__Directions for this task__. From the line that contains "[101, 206, 144, 242]" down to the last line of the entries, please return everything exactly, except the pictures.

__Entries shown__.
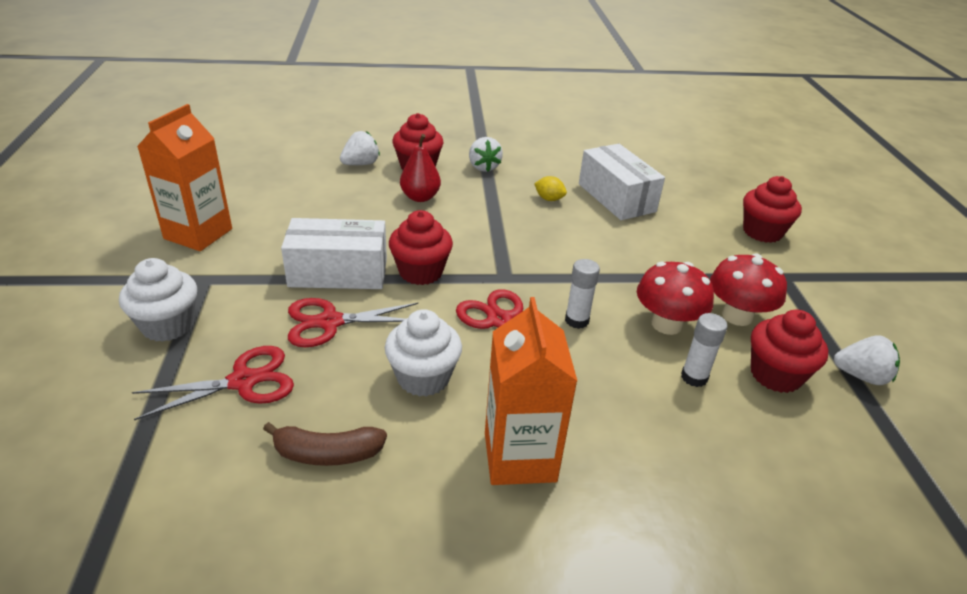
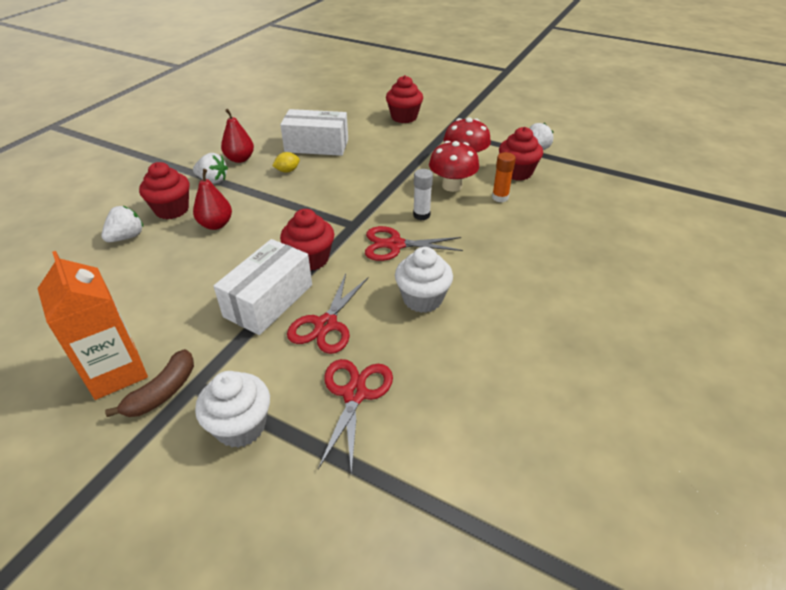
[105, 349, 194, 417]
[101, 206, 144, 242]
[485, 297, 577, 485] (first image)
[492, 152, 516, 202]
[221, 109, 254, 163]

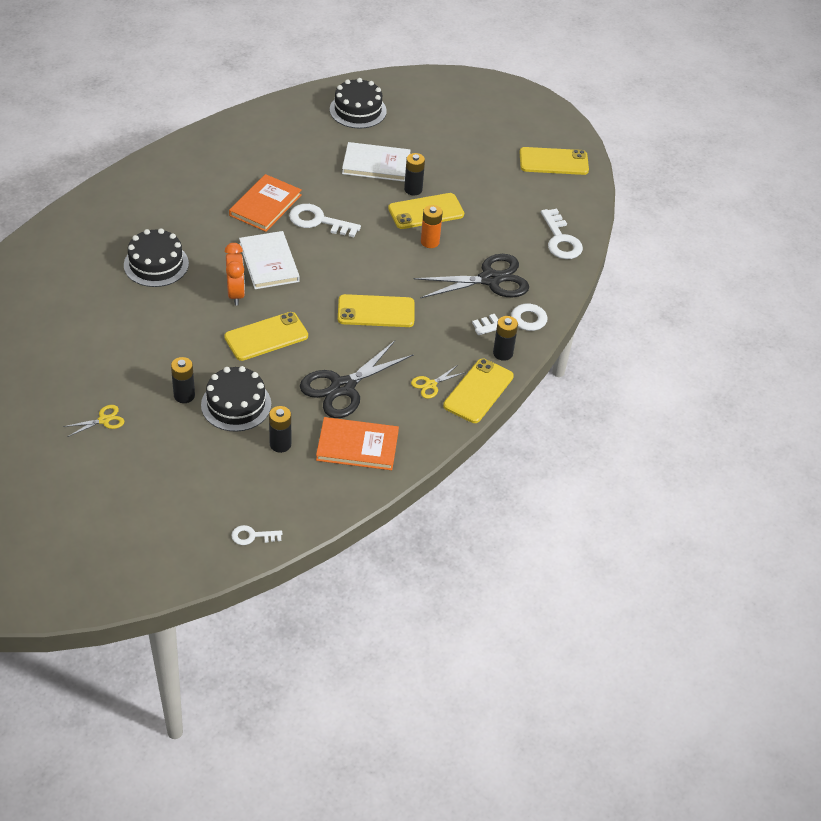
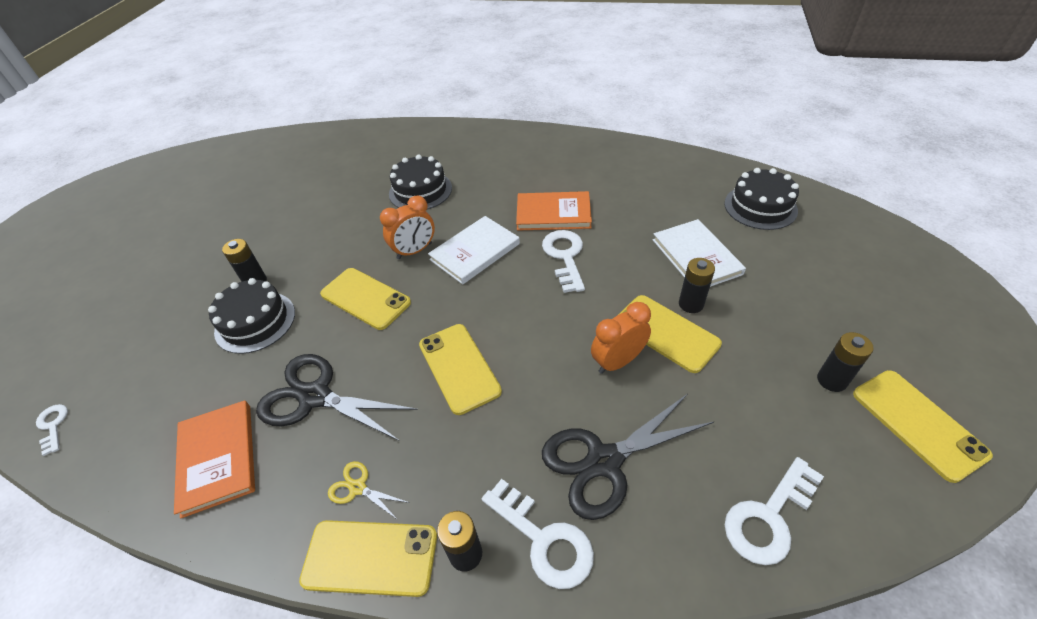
[63, 405, 124, 437] (first image)
[817, 332, 874, 392]
[542, 394, 715, 520]
[591, 302, 651, 374]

__Response box__.
[101, 206, 144, 242]
[485, 297, 577, 485] (first image)
[492, 152, 516, 202]
[221, 109, 254, 163]

[63, 405, 124, 437] (first image)
[817, 332, 874, 392]
[542, 394, 715, 520]
[591, 302, 651, 374]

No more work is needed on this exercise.